## REQUIRED ACTION
A faithful transcription of all the data is required.

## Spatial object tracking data
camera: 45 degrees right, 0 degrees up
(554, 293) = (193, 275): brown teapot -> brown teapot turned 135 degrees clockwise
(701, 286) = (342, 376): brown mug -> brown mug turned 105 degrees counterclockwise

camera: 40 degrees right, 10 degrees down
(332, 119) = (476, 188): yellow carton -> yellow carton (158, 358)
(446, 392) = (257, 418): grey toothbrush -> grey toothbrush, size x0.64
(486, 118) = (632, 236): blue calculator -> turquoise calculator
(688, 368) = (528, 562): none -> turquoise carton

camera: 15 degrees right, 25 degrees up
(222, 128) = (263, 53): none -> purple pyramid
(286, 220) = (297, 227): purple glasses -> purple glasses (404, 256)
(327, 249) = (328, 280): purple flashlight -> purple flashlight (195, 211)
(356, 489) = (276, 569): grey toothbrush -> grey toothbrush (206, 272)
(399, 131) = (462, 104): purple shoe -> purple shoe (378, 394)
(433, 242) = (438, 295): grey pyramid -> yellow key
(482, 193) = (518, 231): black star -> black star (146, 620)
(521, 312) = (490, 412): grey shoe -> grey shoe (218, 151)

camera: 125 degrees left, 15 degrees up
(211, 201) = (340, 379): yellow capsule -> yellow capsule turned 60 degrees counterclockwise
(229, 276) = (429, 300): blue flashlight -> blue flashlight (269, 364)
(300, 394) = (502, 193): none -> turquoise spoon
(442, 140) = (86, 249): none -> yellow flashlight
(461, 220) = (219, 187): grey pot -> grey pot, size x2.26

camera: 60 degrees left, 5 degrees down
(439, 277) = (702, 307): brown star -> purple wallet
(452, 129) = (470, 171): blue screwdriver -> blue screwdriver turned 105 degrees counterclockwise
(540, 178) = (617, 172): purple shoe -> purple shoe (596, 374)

## OUTPUT OF THE EXERCISE
camera: 45 degrees right, 0 degrees up
(554, 293) = (193, 275): brown teapot -> brown teapot turned 135 degrees clockwise
(701, 286) = (342, 376): brown mug -> brown mug turned 105 degrees counterclockwise

camera: 40 degrees right, 10 degrees down
(332, 119) = (476, 188): yellow carton -> yellow carton (158, 358)
(446, 392) = (257, 418): grey toothbrush -> grey toothbrush, size x0.64
(486, 118) = (632, 236): blue calculator -> turquoise calculator
(688, 368) = (528, 562): none -> turquoise carton

camera: 15 degrees right, 25 degrees up
(222, 128) = (263, 53): none -> purple pyramid
(286, 220) = (297, 227): purple glasses -> purple glasses (404, 256)
(327, 249) = (328, 280): purple flashlight -> purple flashlight (195, 211)
(356, 489) = (276, 569): grey toothbrush -> grey toothbrush (206, 272)
(399, 131) = (462, 104): purple shoe -> purple shoe (378, 394)
(433, 242) = (438, 295): grey pyramid -> yellow key
(482, 193) = (518, 231): black star -> black star (146, 620)
(521, 312) = (490, 412): grey shoe -> grey shoe (218, 151)

camera: 125 degrees left, 15 degrees up
(211, 201) = (340, 379): yellow capsule -> yellow capsule turned 60 degrees counterclockwise
(229, 276) = (429, 300): blue flashlight -> blue flashlight (269, 364)
(300, 394) = (502, 193): none -> turquoise spoon
(442, 140) = (86, 249): none -> yellow flashlight
(461, 220) = (219, 187): grey pot -> grey pot, size x2.26

camera: 60 degrees left, 5 degrees down
(439, 277) = (702, 307): brown star -> purple wallet
(452, 129) = (470, 171): blue screwdriver -> blue screwdriver turned 105 degrees counterclockwise
(540, 178) = (617, 172): purple shoe -> purple shoe (596, 374)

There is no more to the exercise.